> _EXERCISE PROMPT_: Once the line containing "(495, 277) = (604, 298): blue" is found, copy it and each subsequent line exactly. Stop at the end of the records below.

Data entries
*** Begin section ***
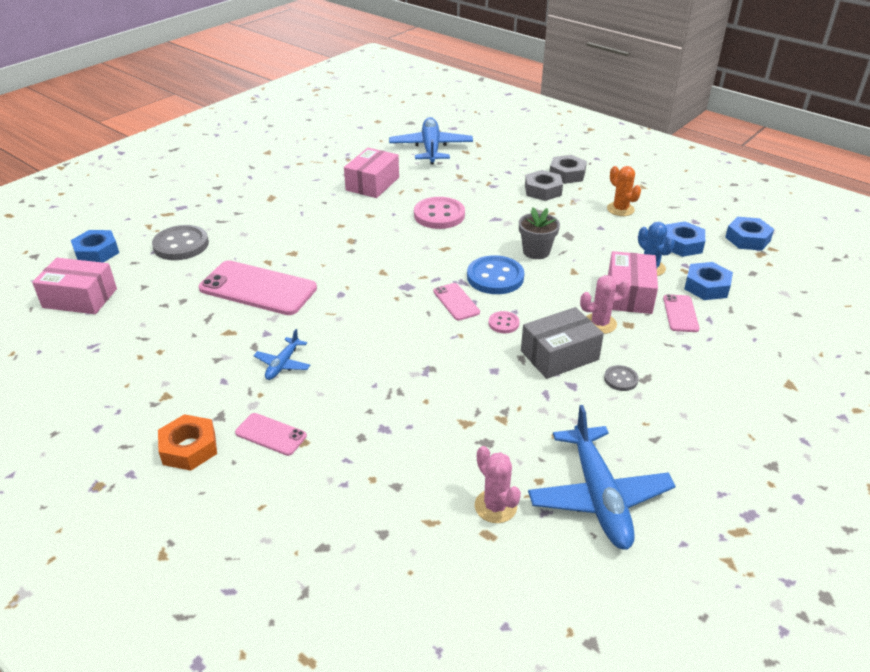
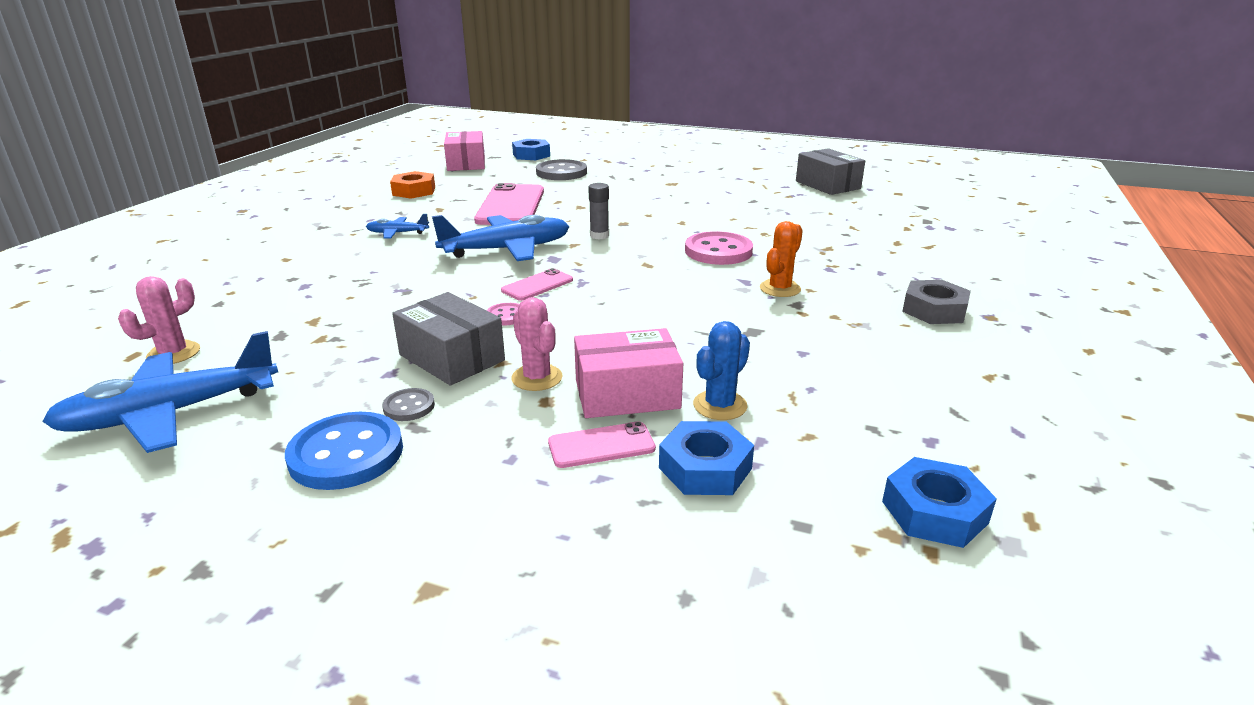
camera: 70 degrees right, 10 degrees down
(189, 448) = (281, 225): orange nut -> orange nut (414, 191)
(271, 434) = (297, 246): pink phone -> none
(338, 138) = (827, 185): none -> grey box
(372, 184) = (749, 213): pink box -> none
(372, 257) = (599, 236): none -> grey glue stick
(431, 148) = (874, 225): blue plane -> blue plane (507, 249)
(495, 277) = (604, 298): blue button -> blue button (346, 454)
(536, 251) = (687, 315): grey flower pot -> none
(543, 190) = (859, 300): grey nut -> none
(620, 209) = (880, 363): orange cactus -> orange cactus (780, 289)
(682, 244) = (827, 432): blue nut -> none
*** End section ***
> _ANSWER TO THE EXERCISE_:
(495, 277) = (604, 298): blue button -> blue button (346, 454)
(536, 251) = (687, 315): grey flower pot -> none
(543, 190) = (859, 300): grey nut -> none
(620, 209) = (880, 363): orange cactus -> orange cactus (780, 289)
(682, 244) = (827, 432): blue nut -> none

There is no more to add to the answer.